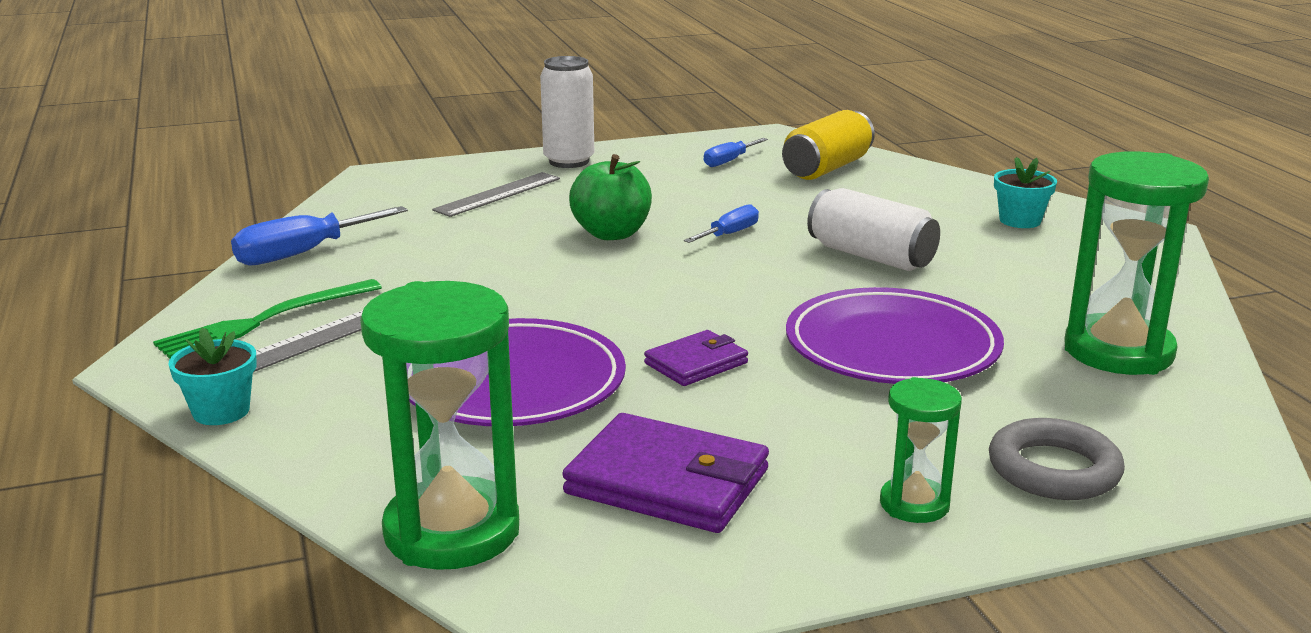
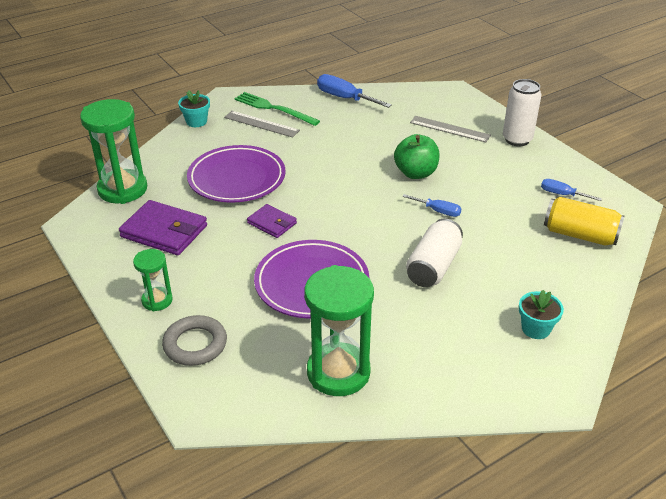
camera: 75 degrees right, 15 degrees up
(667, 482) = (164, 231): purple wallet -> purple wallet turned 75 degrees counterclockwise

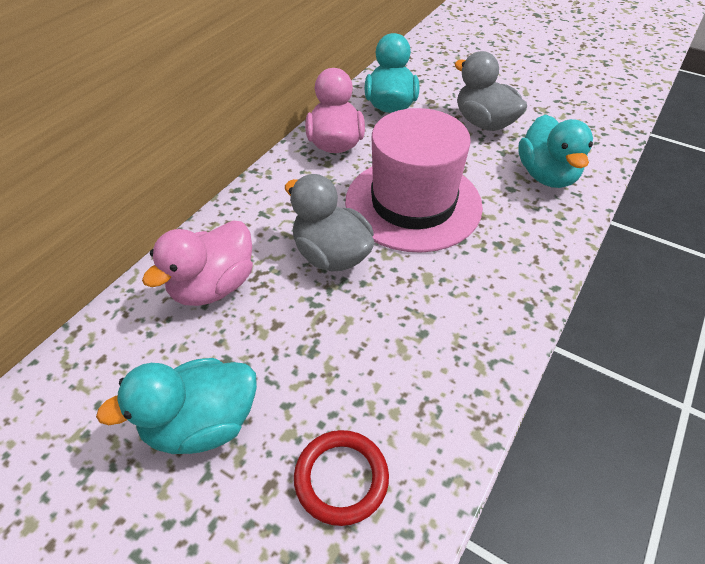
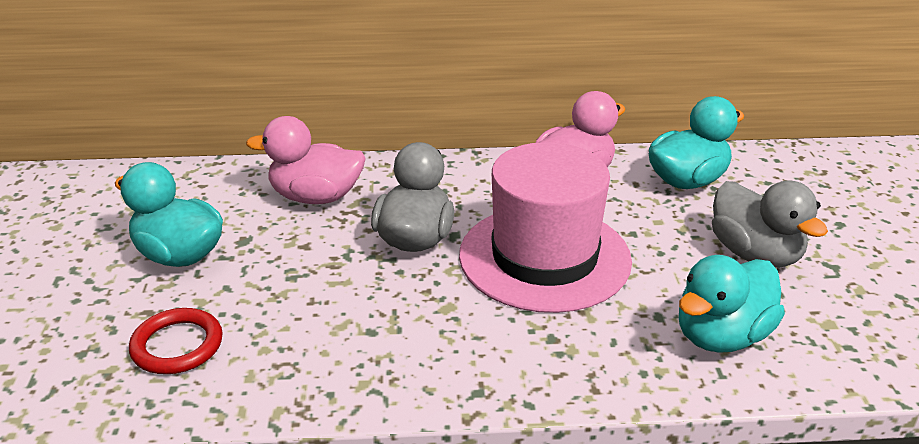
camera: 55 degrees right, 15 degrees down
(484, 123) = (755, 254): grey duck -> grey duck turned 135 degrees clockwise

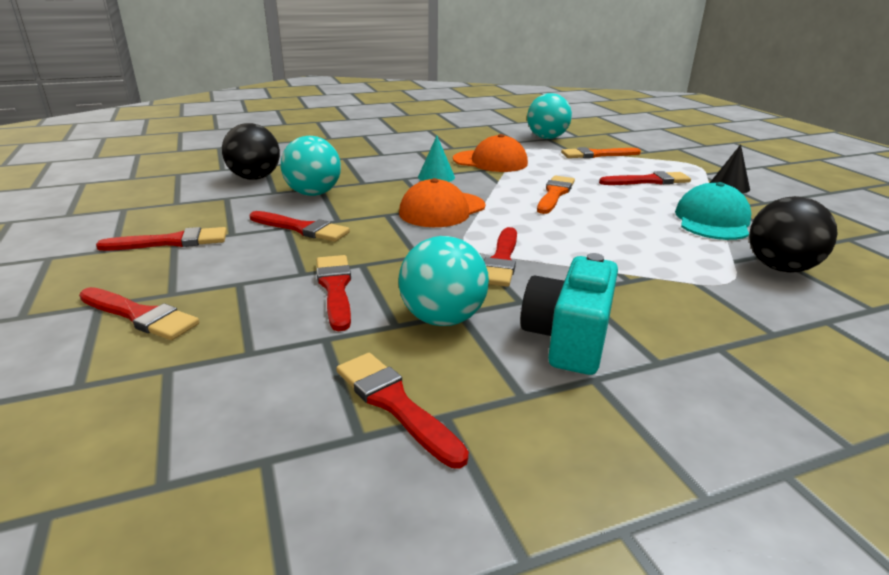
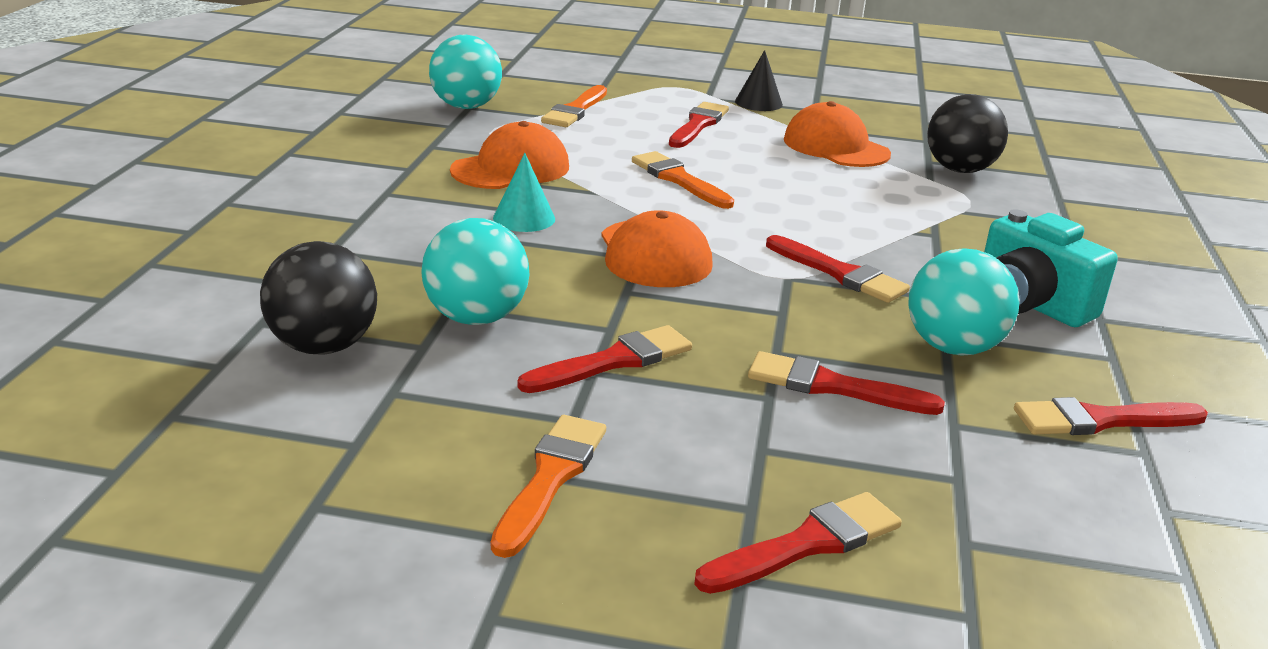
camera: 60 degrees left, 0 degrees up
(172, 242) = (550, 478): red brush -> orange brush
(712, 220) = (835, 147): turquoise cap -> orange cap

---

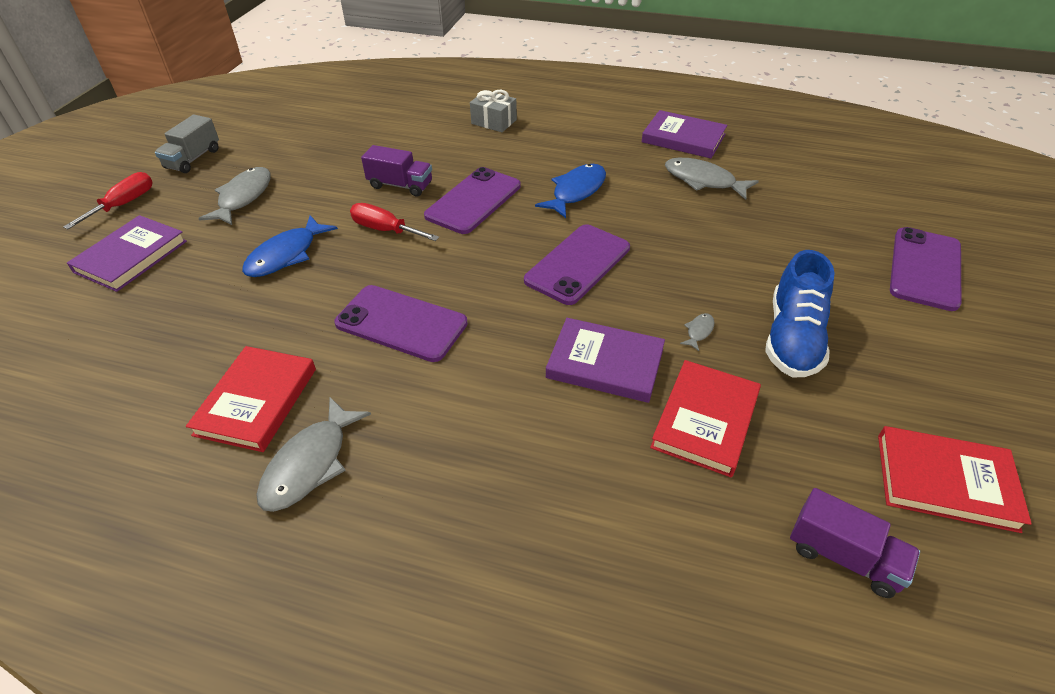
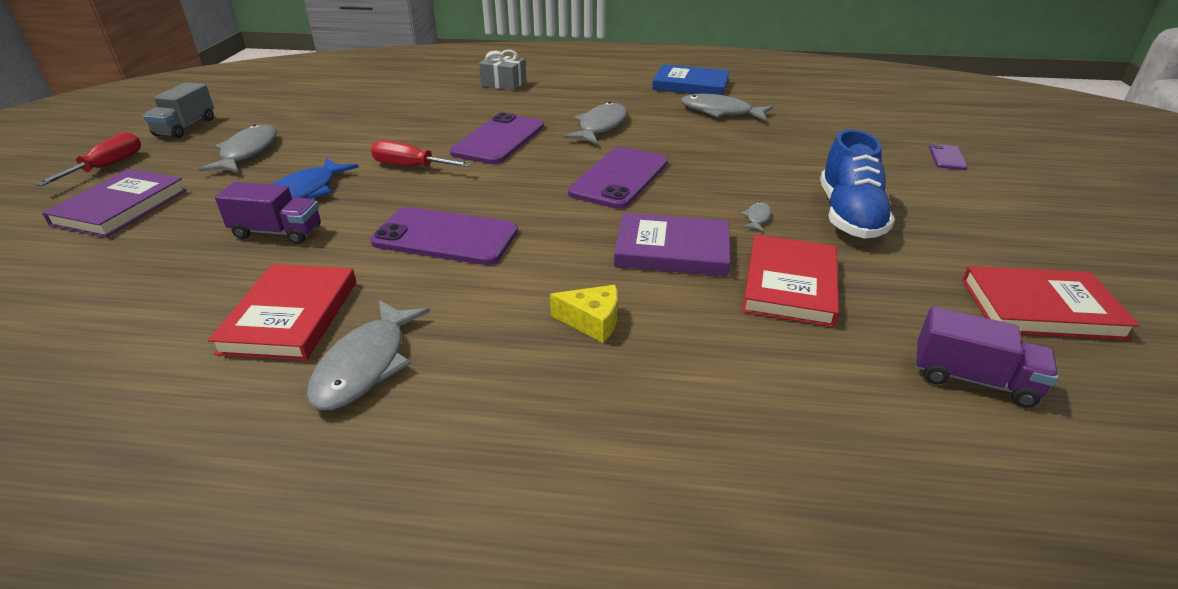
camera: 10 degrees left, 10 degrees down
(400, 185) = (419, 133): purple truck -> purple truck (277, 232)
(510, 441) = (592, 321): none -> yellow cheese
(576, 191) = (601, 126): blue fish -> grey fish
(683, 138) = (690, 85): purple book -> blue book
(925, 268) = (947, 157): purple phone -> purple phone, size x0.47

...

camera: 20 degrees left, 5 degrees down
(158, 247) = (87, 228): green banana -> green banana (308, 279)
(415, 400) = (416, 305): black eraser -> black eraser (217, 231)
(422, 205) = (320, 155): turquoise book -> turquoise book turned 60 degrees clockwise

## Task details
From the records above, print exactly the lines that run from the line with "camera: 10 degrees left, 10 degrees down" to the line with "(925, 268) = (947, 157): purple", inclusive.

## Your response
camera: 10 degrees left, 10 degrees down
(400, 185) = (419, 133): purple truck -> purple truck (277, 232)
(510, 441) = (592, 321): none -> yellow cheese
(576, 191) = (601, 126): blue fish -> grey fish
(683, 138) = (690, 85): purple book -> blue book
(925, 268) = (947, 157): purple phone -> purple phone, size x0.47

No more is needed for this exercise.